Items from a dataset:
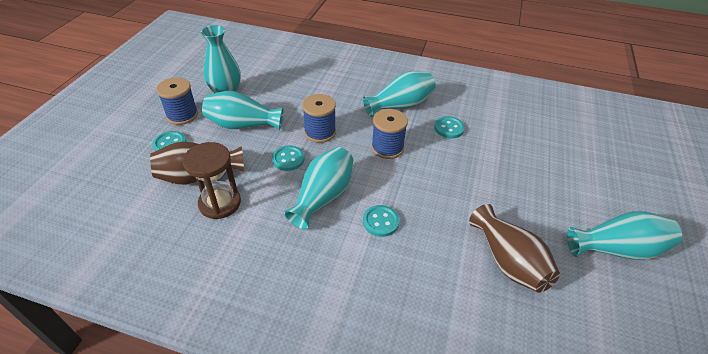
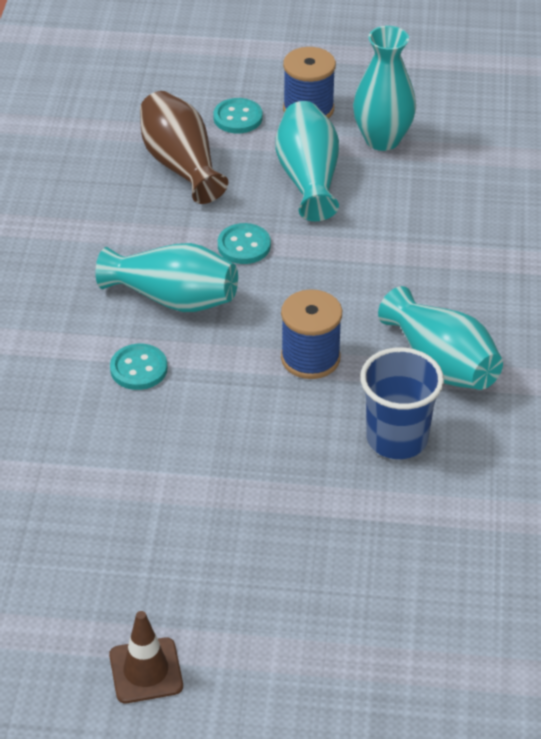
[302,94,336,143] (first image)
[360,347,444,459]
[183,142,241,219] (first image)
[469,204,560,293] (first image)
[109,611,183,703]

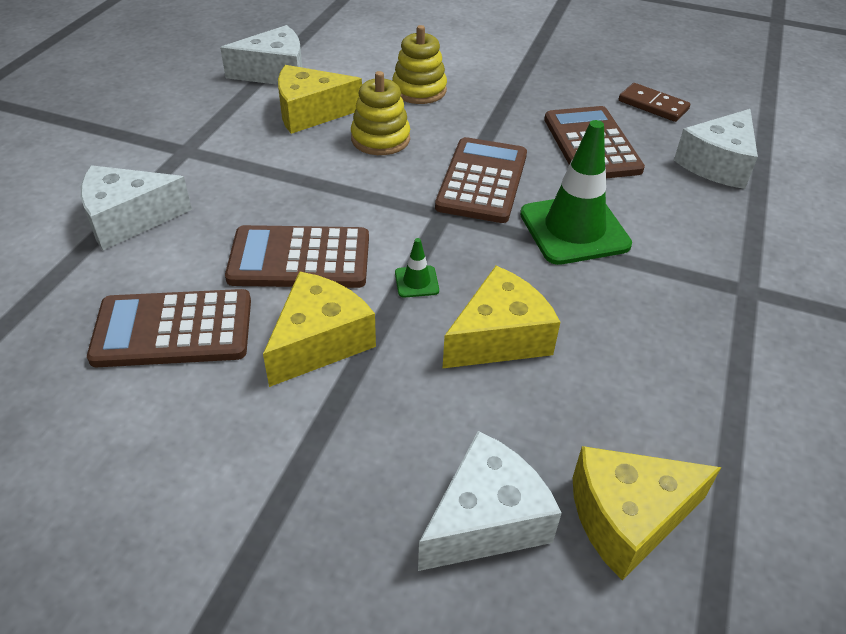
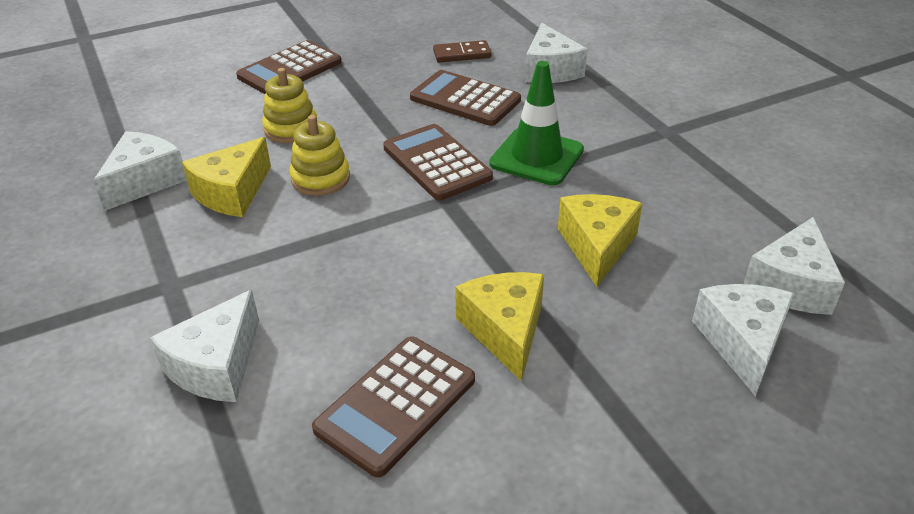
[236,40,342,94]
[395,238,439,298] (first image)
[744,217,845,315]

▶ _DIRECTIONS_: Each line of the data above containing the string "image" is to be copied.

▶ _WRITTEN SOLUTION_:
[302,94,336,143] (first image)
[183,142,241,219] (first image)
[469,204,560,293] (first image)
[395,238,439,298] (first image)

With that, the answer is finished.